**Data extract:**
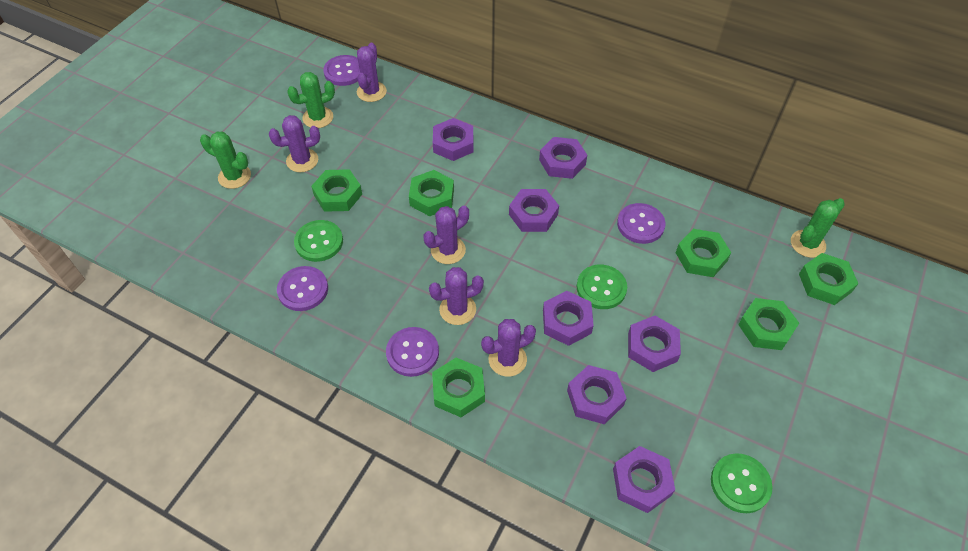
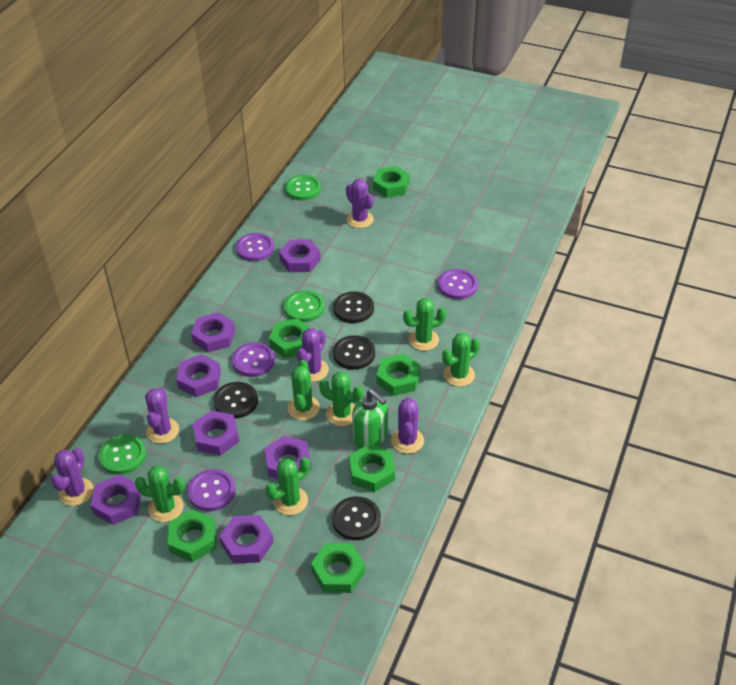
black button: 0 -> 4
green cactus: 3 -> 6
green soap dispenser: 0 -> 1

--

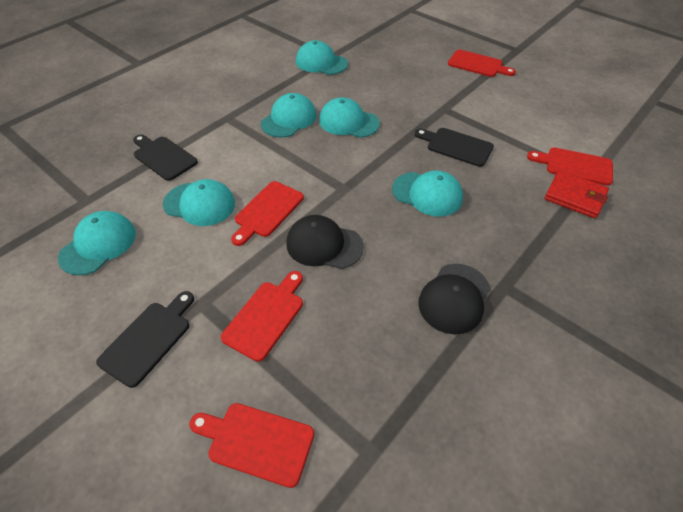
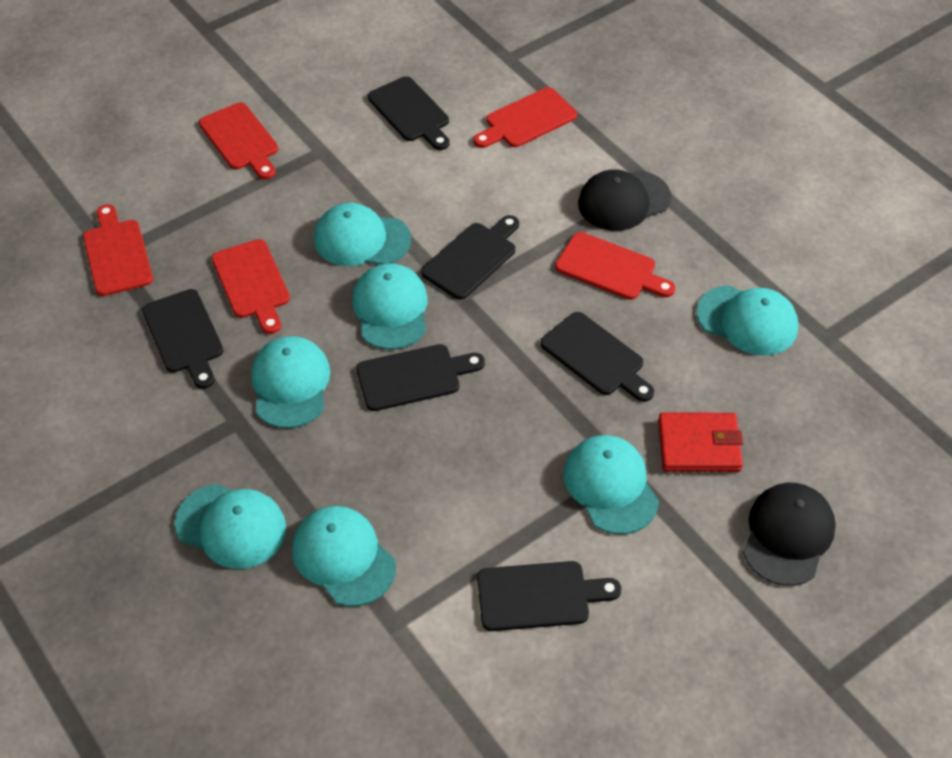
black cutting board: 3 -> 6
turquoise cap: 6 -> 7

**What you are asked to do:** Find the line with "black button: 0 -> 4" in the entries above. Retype it and each line after it, exactly, through the line with "green soap dispenser: 0 -> 1", and stop there.

**Expected answer:**
black button: 0 -> 4
green cactus: 3 -> 6
green soap dispenser: 0 -> 1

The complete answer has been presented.